## [What is expected]
Find every line in the records below that contains the word "carcinoma", and copy each such line.

[Data entries]

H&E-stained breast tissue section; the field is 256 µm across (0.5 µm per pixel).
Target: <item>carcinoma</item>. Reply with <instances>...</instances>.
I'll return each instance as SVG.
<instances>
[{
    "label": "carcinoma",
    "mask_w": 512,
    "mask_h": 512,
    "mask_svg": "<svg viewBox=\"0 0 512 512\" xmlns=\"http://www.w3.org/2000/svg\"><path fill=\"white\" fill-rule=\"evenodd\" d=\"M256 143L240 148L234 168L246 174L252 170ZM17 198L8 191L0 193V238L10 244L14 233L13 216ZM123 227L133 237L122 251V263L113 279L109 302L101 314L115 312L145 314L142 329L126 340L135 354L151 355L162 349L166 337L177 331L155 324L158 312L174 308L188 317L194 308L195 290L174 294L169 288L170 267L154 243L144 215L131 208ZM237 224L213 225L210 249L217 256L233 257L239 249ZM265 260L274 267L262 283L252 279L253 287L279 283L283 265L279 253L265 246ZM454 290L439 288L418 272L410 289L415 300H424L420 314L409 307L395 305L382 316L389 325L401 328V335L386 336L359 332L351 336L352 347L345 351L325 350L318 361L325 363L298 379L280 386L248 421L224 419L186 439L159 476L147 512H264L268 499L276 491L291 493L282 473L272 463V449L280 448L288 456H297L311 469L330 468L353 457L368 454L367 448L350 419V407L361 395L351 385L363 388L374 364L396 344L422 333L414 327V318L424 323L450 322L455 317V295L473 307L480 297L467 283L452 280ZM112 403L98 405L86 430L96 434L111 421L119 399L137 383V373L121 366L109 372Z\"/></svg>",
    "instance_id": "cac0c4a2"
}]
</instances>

## [Exercise response]
Target: <item>carcinoma</item>. Reply with <instances>...</instances>.
    "label": "carcinoma",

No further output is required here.